What you should do: Your answer should repeat the listing in full, with no line missing or altered.

Provided material:
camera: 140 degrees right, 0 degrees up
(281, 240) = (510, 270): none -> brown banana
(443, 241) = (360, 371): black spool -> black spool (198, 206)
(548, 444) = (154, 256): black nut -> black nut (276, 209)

Solved problem:
camera: 140 degrees right, 0 degrees up
(281, 240) = (510, 270): none -> brown banana
(443, 241) = (360, 371): black spool -> black spool (198, 206)
(548, 444) = (154, 256): black nut -> black nut (276, 209)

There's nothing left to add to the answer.